▸ **GOAL OF THE EXERCISE**: Looking at the data below, state how many lines contain "white". No other words are wanted.

▸ **RECORDS**:
BEGIN

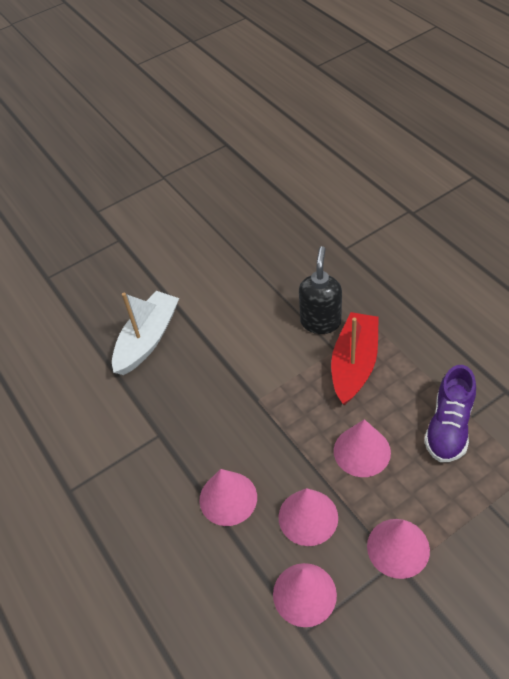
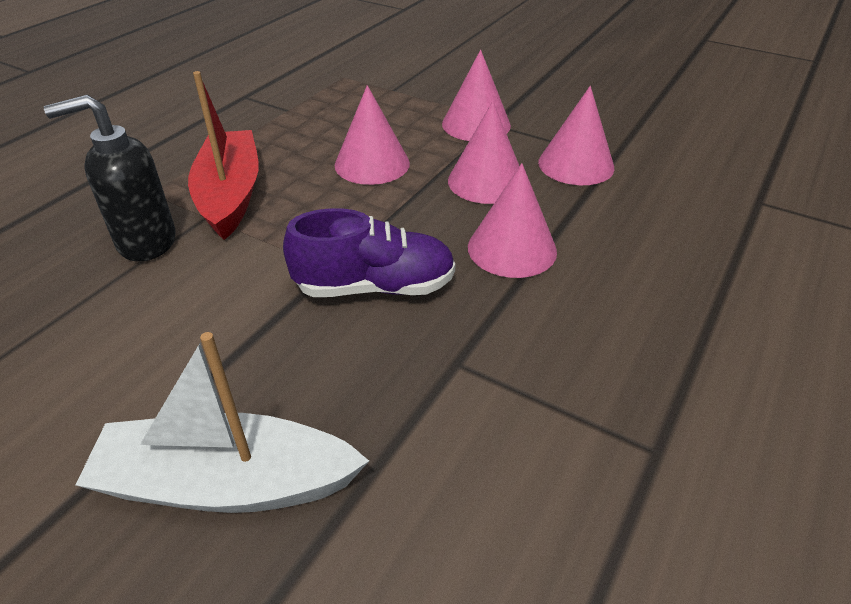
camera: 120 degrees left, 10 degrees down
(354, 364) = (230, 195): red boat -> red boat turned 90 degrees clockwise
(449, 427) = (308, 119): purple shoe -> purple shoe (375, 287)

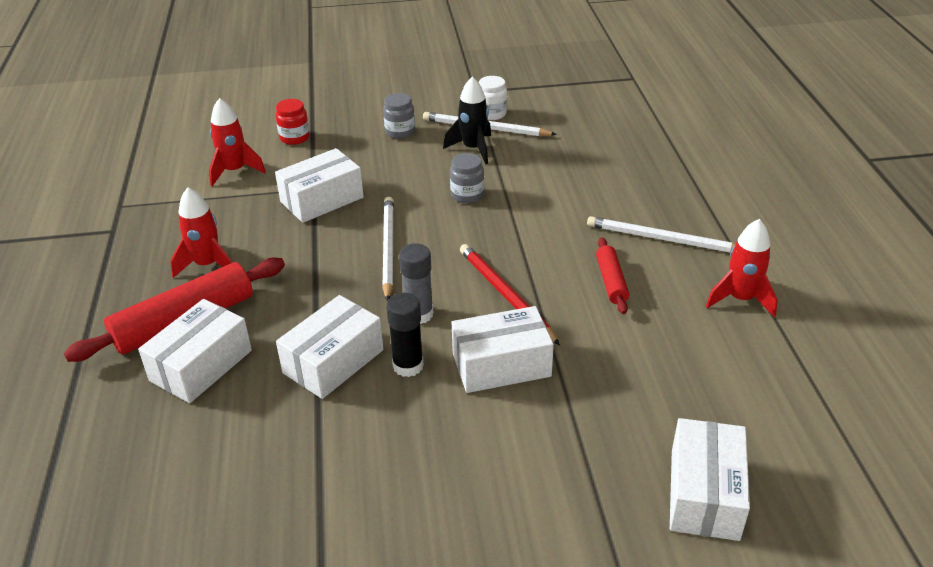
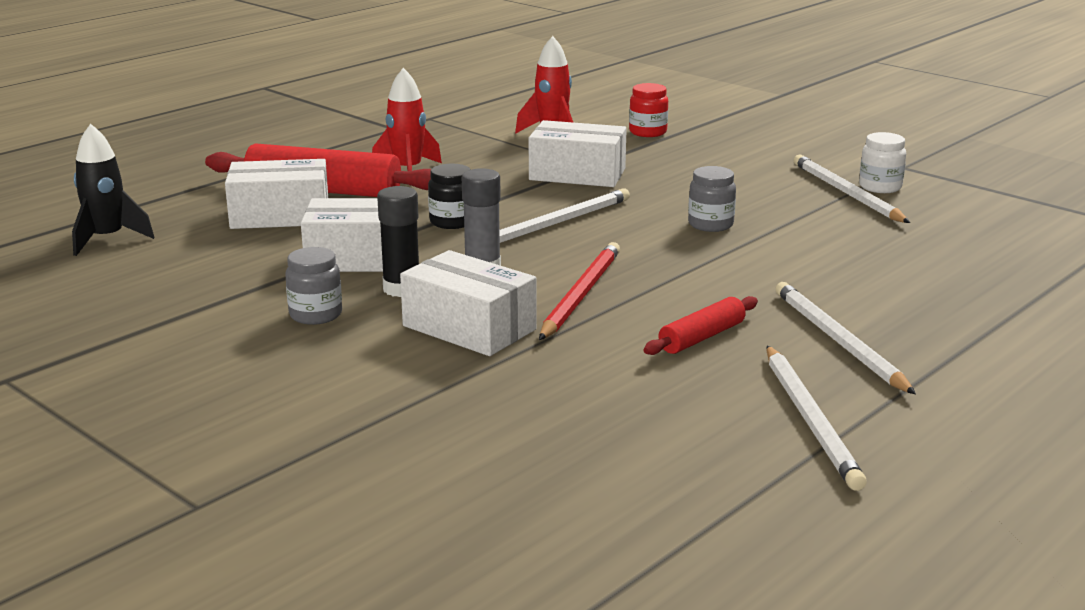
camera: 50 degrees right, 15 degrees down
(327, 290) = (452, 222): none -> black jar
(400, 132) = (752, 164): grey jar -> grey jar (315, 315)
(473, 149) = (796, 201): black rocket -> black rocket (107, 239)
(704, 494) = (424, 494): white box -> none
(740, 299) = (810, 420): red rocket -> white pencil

END
BEGIN

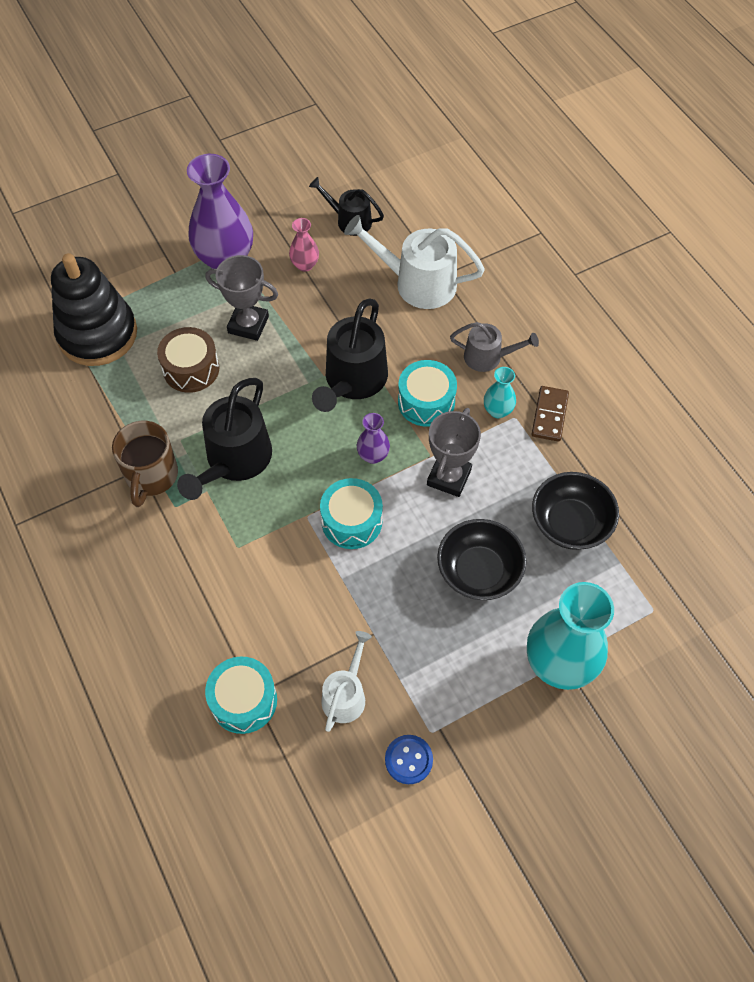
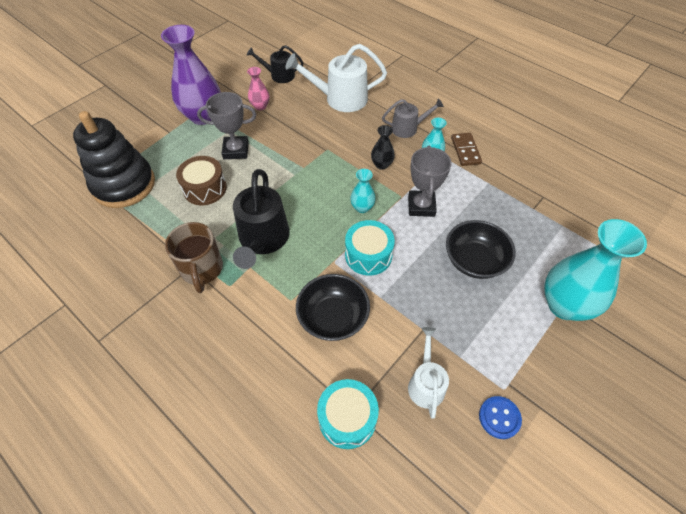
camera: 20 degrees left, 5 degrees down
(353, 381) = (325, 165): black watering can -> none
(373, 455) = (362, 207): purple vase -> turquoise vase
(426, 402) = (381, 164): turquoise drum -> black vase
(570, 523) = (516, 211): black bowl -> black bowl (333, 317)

END
BEGIN

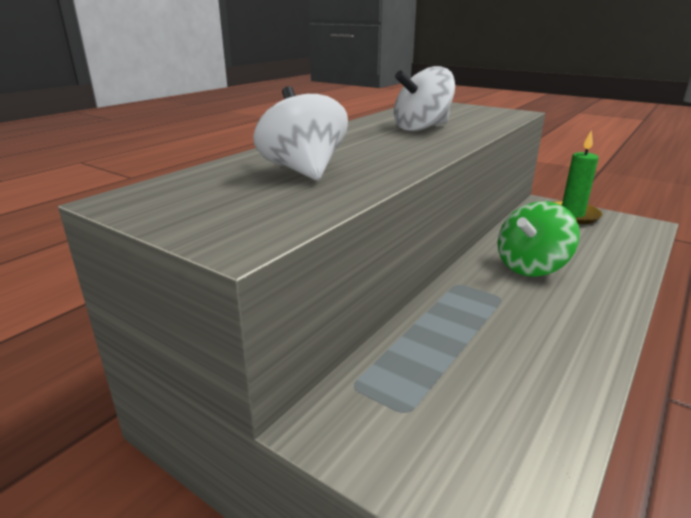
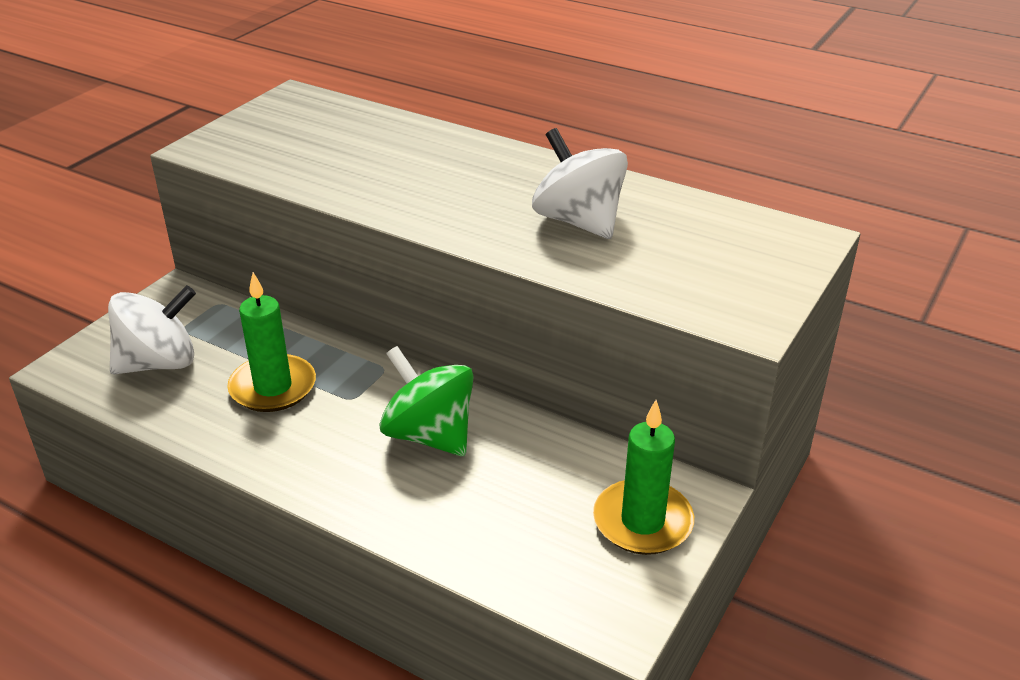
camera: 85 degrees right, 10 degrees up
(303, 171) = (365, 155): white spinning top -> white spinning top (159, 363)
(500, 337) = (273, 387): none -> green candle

END

▸ **RESULT FOR THIS EXERCISE**: 3